• [WHAT NEEDS TO BE DONE]: Copy the line containing "grey hat: 0 -> 5", then all lines after it up to and including the final line of the material, exactly and without additions.

• [DATA EXCERPTS]:
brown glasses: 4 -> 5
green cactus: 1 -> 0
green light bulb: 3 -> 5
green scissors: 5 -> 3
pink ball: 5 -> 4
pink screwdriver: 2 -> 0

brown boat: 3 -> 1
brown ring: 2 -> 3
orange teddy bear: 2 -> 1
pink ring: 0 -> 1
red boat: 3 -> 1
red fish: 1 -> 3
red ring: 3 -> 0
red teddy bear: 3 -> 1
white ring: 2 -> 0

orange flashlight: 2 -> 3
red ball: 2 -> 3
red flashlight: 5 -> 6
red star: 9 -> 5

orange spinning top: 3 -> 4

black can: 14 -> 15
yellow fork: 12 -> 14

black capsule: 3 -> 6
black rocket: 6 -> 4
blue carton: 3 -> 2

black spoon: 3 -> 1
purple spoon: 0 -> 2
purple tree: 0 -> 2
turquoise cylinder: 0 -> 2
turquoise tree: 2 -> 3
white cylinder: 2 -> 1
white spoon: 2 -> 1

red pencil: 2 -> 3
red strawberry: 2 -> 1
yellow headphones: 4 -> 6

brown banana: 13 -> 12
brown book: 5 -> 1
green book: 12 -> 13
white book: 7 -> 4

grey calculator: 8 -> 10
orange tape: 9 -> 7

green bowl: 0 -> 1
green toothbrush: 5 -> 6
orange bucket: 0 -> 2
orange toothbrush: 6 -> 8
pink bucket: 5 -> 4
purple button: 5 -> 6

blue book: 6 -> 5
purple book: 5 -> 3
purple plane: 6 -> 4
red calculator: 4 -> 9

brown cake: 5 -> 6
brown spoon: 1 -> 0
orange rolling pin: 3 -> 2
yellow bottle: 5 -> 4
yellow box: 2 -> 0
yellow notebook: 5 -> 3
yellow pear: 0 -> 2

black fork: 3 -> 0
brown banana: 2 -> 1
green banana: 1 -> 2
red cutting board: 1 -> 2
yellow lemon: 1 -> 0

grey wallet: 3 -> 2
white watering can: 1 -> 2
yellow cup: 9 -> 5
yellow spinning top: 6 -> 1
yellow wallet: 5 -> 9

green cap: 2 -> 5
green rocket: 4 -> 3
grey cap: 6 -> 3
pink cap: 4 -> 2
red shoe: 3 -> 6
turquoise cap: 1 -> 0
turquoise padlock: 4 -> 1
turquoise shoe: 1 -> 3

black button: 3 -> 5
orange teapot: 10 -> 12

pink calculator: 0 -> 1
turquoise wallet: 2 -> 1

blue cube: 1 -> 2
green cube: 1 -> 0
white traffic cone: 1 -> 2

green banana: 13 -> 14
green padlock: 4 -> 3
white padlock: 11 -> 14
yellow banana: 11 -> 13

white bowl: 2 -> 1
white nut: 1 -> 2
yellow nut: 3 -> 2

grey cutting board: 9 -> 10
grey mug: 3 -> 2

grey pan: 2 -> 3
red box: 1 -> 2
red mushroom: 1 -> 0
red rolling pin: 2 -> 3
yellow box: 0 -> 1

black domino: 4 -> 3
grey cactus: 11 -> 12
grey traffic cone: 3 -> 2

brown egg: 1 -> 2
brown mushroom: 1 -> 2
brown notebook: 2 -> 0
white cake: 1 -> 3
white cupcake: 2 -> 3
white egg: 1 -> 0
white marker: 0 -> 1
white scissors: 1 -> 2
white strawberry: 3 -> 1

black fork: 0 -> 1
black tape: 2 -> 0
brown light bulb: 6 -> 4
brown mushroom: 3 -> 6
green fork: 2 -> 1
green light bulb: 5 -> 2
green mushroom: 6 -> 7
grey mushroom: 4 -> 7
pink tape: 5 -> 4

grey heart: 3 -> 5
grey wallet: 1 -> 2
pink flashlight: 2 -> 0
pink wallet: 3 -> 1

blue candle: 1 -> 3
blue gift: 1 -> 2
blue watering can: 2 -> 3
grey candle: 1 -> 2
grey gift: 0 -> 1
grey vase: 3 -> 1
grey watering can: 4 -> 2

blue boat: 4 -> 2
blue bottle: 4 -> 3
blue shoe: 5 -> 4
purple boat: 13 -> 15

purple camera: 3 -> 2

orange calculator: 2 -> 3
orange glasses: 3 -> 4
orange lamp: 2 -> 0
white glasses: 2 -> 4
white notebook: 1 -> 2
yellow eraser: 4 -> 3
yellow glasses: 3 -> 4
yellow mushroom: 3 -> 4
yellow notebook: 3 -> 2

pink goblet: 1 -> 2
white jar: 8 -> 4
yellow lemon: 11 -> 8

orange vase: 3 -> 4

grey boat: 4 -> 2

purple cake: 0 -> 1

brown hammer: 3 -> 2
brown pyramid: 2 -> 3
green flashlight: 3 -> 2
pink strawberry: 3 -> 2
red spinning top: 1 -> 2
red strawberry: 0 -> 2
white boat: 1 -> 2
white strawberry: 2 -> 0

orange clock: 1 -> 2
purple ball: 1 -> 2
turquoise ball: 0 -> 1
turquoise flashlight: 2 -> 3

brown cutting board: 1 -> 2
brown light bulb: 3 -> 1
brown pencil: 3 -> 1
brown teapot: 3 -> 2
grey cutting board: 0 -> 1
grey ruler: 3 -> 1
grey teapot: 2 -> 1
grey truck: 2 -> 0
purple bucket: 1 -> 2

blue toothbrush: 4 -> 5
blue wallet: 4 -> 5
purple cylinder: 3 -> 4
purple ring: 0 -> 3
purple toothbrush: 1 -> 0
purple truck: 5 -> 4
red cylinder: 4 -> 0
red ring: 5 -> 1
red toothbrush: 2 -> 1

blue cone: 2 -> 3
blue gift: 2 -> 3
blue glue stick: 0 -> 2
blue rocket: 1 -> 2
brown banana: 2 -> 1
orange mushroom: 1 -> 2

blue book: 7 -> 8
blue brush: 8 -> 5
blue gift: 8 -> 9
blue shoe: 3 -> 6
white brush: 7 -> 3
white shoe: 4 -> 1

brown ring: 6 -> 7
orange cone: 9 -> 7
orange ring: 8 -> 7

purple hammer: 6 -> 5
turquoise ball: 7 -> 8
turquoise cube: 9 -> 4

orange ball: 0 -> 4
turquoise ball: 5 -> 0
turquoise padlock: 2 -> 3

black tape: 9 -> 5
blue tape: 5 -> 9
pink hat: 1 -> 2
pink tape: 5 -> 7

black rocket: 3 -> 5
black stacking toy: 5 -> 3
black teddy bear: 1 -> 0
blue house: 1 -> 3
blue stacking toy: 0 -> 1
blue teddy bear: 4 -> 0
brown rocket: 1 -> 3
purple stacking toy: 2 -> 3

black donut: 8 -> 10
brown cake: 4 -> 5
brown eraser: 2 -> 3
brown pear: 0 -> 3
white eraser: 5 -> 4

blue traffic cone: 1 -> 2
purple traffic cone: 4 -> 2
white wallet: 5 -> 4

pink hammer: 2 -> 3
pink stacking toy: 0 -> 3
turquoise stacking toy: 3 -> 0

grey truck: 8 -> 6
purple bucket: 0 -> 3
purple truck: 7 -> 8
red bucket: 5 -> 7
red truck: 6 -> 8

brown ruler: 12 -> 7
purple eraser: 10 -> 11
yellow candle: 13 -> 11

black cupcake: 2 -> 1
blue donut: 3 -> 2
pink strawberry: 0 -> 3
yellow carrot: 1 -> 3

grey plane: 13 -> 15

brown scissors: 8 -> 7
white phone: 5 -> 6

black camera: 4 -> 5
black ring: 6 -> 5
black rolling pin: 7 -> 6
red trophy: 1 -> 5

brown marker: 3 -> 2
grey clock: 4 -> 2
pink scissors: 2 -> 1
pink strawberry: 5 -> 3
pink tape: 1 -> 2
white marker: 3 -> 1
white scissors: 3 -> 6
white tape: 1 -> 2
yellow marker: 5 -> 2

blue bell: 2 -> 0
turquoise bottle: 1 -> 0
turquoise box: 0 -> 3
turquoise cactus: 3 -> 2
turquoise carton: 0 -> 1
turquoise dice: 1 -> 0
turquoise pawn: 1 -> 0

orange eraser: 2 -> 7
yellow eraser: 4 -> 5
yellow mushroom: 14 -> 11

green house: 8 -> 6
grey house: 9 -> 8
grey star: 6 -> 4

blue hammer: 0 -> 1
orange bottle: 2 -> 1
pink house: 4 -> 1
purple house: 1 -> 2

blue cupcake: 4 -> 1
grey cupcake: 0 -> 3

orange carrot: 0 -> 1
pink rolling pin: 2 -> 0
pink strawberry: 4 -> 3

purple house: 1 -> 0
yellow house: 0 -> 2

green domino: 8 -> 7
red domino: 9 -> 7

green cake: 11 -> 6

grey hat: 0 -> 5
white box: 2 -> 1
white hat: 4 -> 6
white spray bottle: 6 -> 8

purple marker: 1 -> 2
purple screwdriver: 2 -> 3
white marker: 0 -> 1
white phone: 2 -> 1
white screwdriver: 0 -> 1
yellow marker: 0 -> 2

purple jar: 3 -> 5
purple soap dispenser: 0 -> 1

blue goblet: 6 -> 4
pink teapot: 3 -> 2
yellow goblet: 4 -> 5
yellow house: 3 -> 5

• [WRITTEN ANSWER]:
grey hat: 0 -> 5
white box: 2 -> 1
white hat: 4 -> 6
white spray bottle: 6 -> 8

purple marker: 1 -> 2
purple screwdriver: 2 -> 3
white marker: 0 -> 1
white phone: 2 -> 1
white screwdriver: 0 -> 1
yellow marker: 0 -> 2

purple jar: 3 -> 5
purple soap dispenser: 0 -> 1

blue goblet: 6 -> 4
pink teapot: 3 -> 2
yellow goblet: 4 -> 5
yellow house: 3 -> 5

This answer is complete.